▶ Exercise brief
In the entries that follow, the first line to write out is the one containing "pink cup [45,80,80,126]", and the last is the one containing "none -> green dumbbell [334,352,386,382]". Reproduce that stretch exactly, with nothing before or after it.

[Stored records]
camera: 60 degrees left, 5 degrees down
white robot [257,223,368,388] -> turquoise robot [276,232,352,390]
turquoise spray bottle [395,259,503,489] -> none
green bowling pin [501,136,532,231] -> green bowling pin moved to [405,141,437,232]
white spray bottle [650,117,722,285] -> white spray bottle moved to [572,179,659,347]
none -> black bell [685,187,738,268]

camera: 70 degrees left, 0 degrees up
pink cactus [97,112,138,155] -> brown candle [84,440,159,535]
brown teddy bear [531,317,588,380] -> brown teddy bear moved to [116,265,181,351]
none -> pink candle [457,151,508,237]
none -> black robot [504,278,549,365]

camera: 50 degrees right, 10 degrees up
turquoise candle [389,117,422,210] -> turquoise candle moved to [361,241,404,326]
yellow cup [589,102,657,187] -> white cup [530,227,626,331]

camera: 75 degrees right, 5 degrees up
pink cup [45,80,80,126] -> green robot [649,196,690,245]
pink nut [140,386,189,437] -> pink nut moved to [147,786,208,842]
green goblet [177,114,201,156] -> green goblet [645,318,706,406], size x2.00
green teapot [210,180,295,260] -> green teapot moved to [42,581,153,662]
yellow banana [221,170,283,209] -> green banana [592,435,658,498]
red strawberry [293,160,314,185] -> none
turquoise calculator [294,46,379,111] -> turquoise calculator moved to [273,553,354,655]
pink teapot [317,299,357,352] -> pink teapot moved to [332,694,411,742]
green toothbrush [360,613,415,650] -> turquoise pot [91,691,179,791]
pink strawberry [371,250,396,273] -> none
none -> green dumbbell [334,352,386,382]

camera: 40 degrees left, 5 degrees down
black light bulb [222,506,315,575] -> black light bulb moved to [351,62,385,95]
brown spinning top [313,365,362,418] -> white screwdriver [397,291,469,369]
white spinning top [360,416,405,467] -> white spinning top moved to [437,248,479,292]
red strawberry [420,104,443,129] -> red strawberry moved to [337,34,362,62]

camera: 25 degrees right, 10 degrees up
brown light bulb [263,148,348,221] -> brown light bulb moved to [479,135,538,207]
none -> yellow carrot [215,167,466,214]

▶ Task answer
pink cup [45,80,80,126] -> green robot [649,196,690,245]
pink nut [140,386,189,437] -> pink nut moved to [147,786,208,842]
green goblet [177,114,201,156] -> green goblet [645,318,706,406], size x2.00
green teapot [210,180,295,260] -> green teapot moved to [42,581,153,662]
yellow banana [221,170,283,209] -> green banana [592,435,658,498]
red strawberry [293,160,314,185] -> none
turquoise calculator [294,46,379,111] -> turquoise calculator moved to [273,553,354,655]
pink teapot [317,299,357,352] -> pink teapot moved to [332,694,411,742]
green toothbrush [360,613,415,650] -> turquoise pot [91,691,179,791]
pink strawberry [371,250,396,273] -> none
none -> green dumbbell [334,352,386,382]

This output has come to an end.